- _PROMPT_: Starting with the line that contains "Q103: NPN (B", copy out each line through the end of the entries below, exactly as written, and nothing else.

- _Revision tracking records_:
....................

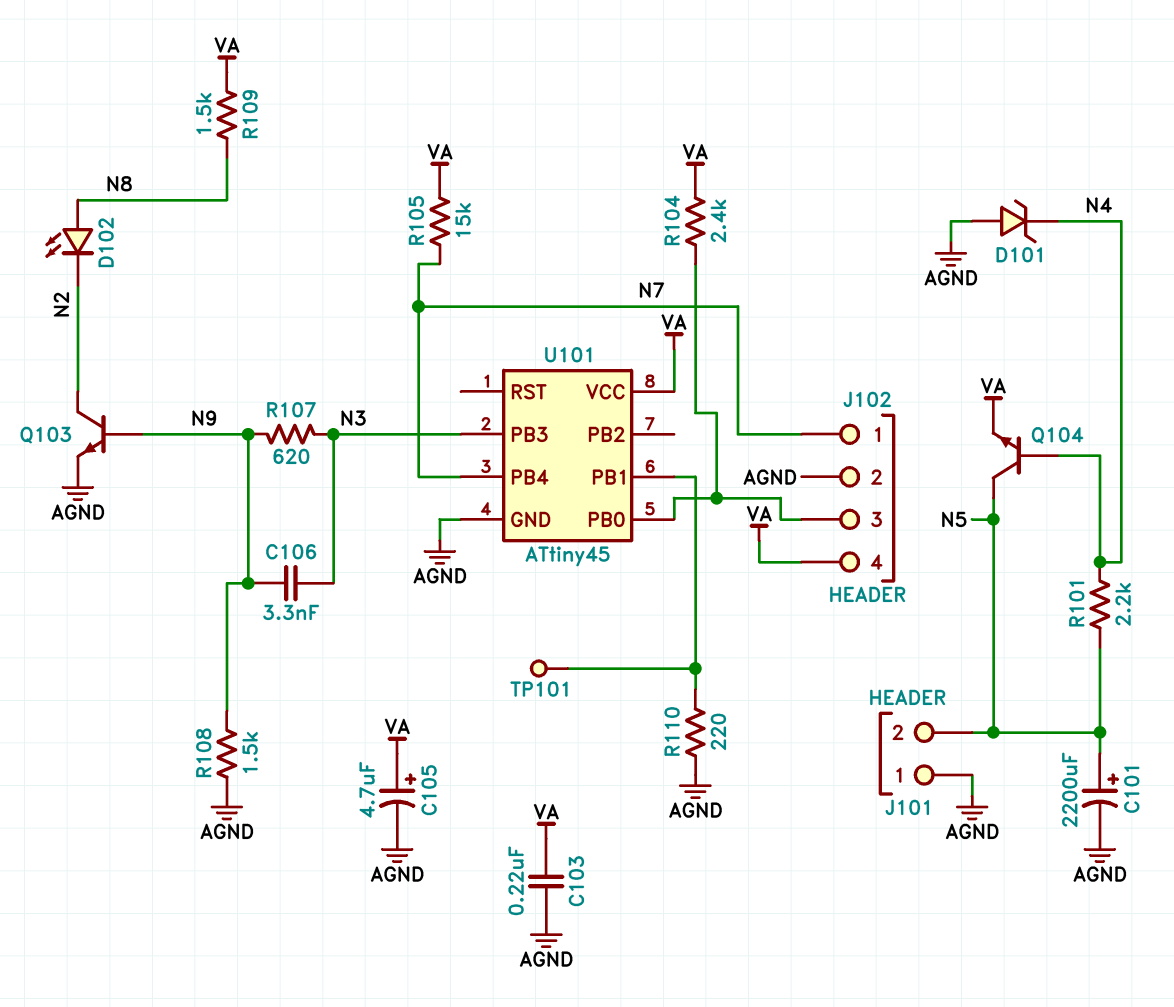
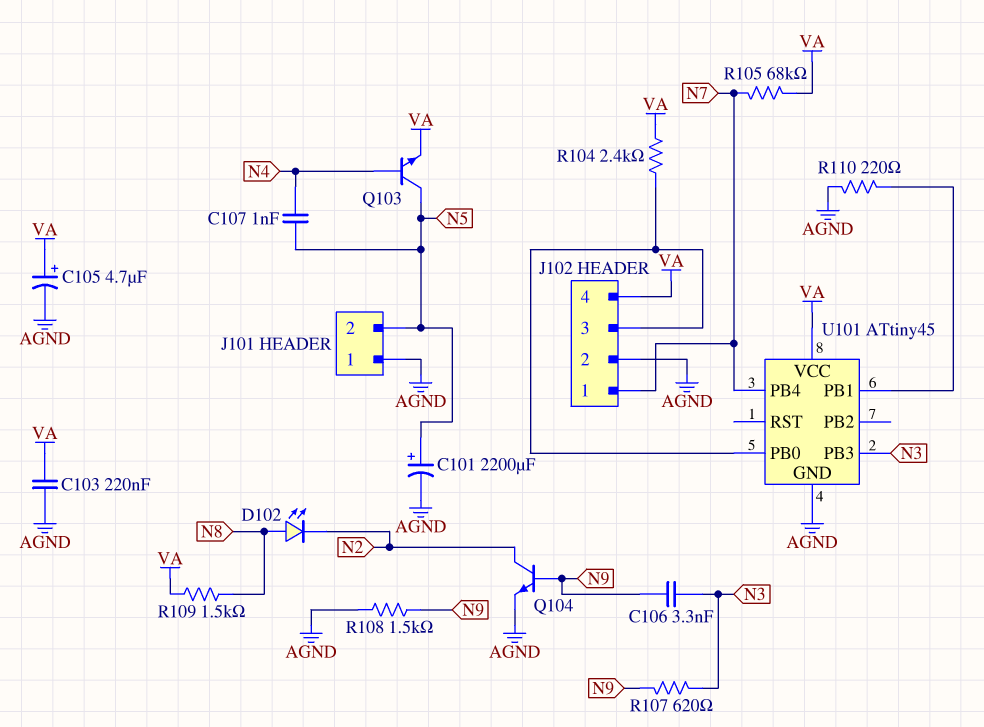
C107: none -> 1nF (N4, N5)
D101: zener (A AGND, K N4) -> none
Q103: NPN (B N9, C N2, E AGND) -> NPN (B N4, C N5, E VA)
Q104: NPN (B N4, C N5, E VA) -> NPN (B N9, C N2, E AGND)
R101: 2.2k (N4, N5) -> none
R105: 15k (N7, VA) -> 68k (N7, VA)
TP101: test point (U101/PB1) -> none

....................

- _WRITTEN SOLUTION_:
Q103: NPN (B N9, C N2, E AGND) -> NPN (B N4, C N5, E VA)
Q104: NPN (B N4, C N5, E VA) -> NPN (B N9, C N2, E AGND)
R101: 2.2k (N4, N5) -> none
R105: 15k (N7, VA) -> 68k (N7, VA)
TP101: test point (U101/PB1) -> none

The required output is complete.